Start of Data for review

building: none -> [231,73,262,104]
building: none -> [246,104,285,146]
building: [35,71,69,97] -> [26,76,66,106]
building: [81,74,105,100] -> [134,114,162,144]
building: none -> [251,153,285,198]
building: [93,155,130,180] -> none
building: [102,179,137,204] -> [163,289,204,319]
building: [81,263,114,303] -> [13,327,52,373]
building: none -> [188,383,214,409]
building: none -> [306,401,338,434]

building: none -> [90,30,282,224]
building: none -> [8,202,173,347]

End of Data for review
Start of Data for review

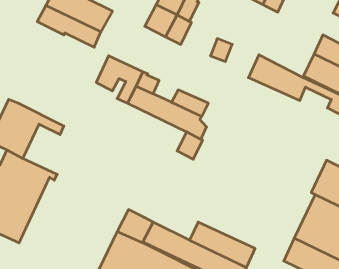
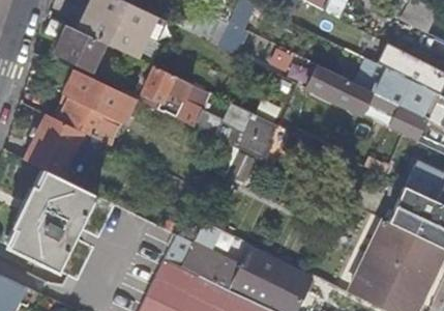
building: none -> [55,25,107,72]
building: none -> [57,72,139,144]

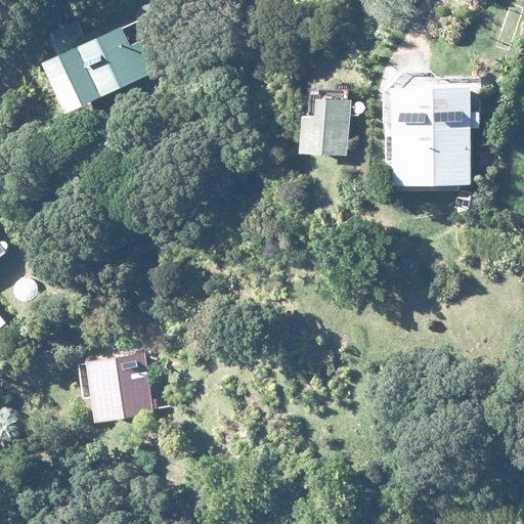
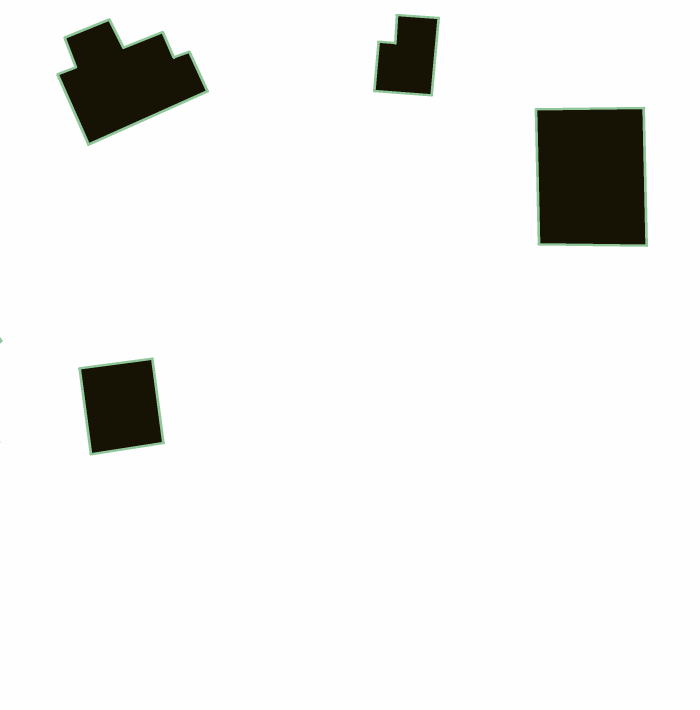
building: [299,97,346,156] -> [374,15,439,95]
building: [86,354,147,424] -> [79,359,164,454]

End of Data for review

◆ About this exercise:
Within the material above, copy exactly the lines from the line that holds "building: [81,263,114,303] -> [13,327,52,373]" up to and including the line that holds "building: none -> [8,202,173,347]".

◆ Solution to this task:
building: [81,263,114,303] -> [13,327,52,373]
building: none -> [188,383,214,409]
building: none -> [306,401,338,434]

building: none -> [90,30,282,224]
building: none -> [8,202,173,347]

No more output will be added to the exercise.